▶ What you will do: Leaving the pictures aside, transcribe only and exactly the lines from the one with "none -> red 1x1 cone [385,223,438,312]" through the end of the entries, both included.
** Data for processing follows **
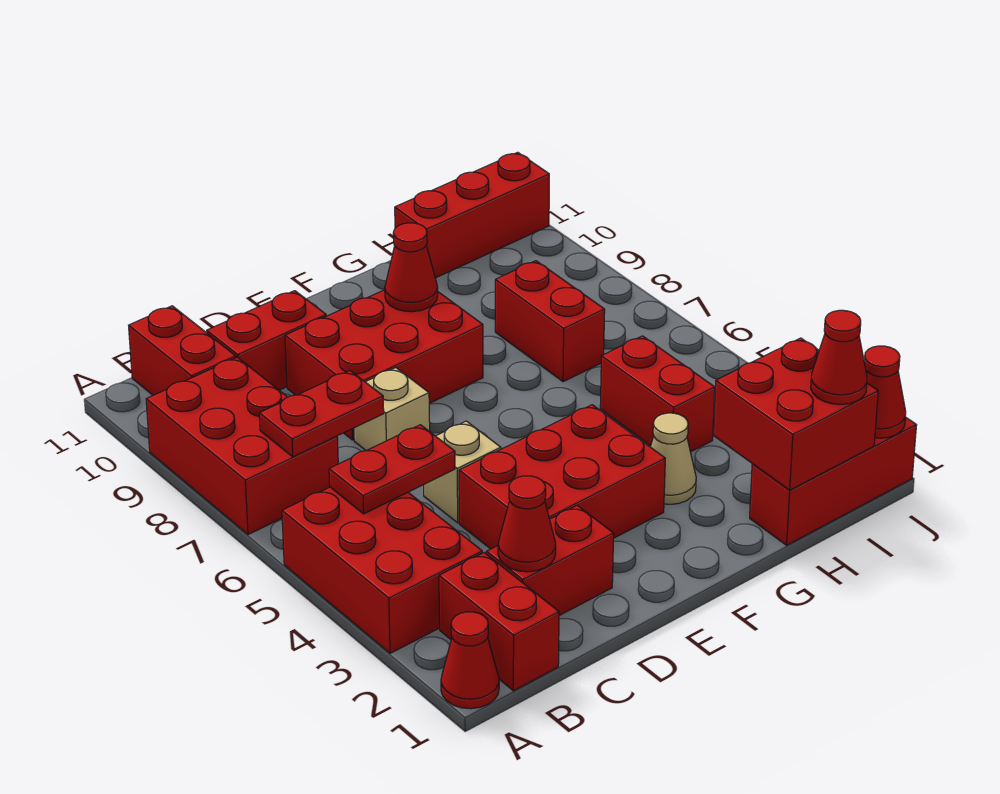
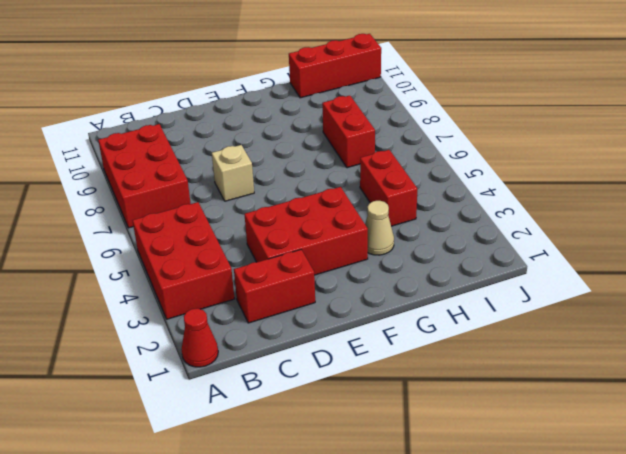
none -> red 1x2 brick [439,553,559,691]
none -> red 1x2 brick [129,306,236,395]
none -> red 1x2 brick [207,291,326,390]

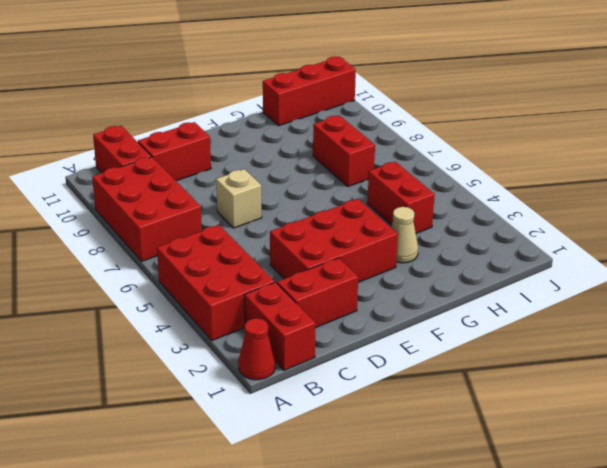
none -> tan 1x1 brick [424,421,501,523]
none -> red 2x3 brick [285,290,483,440]
none -> red 1x3 brick [750,417,917,545]

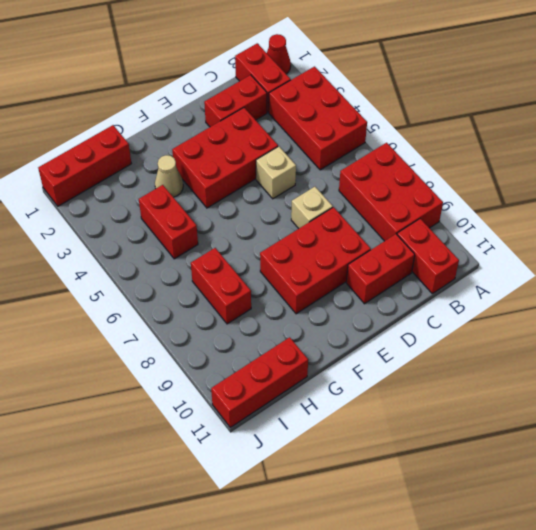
none -> red 1x2 plate [329,425,455,514]
none -> red 1x2 plate [259,371,384,457]
none -> red 1x1 cone [498,476,556,572]

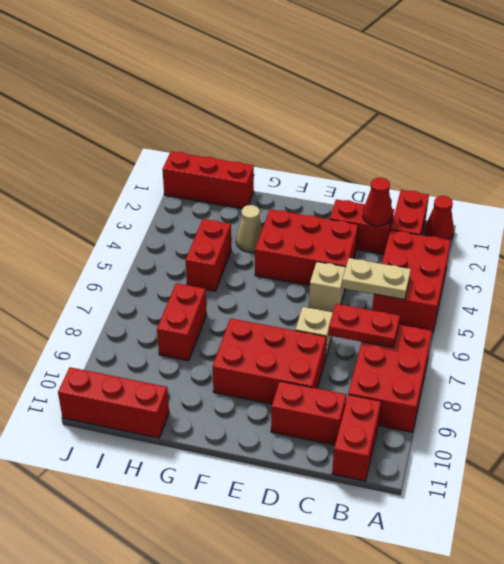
tan 1x2 plate [342,258,411,300] -> red 1x2 plate [329,425,455,514]
none -> red 1x1 cone [385,223,438,312]
none -> red 2x2 brick [713,338,878,490]
none -> red 1x1 cone [864,346,906,438]

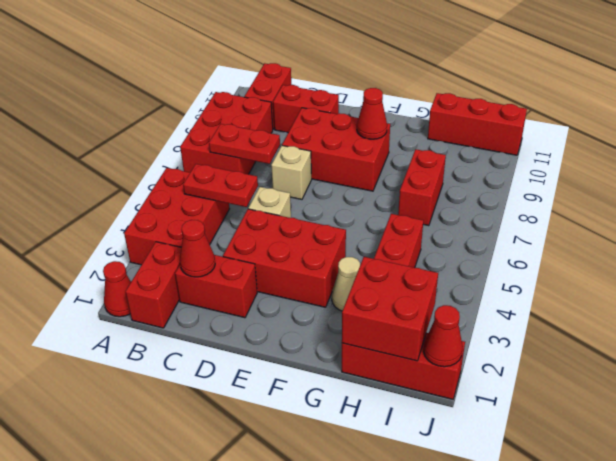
none -> red 1x1 cone [811,310,867,404]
** End of Data for processing **
▶ Exercise solution:
none -> red 1x1 cone [385,223,438,312]
none -> red 2x2 brick [713,338,878,490]
none -> red 1x1 cone [864,346,906,438]

none -> red 1x1 cone [811,310,867,404]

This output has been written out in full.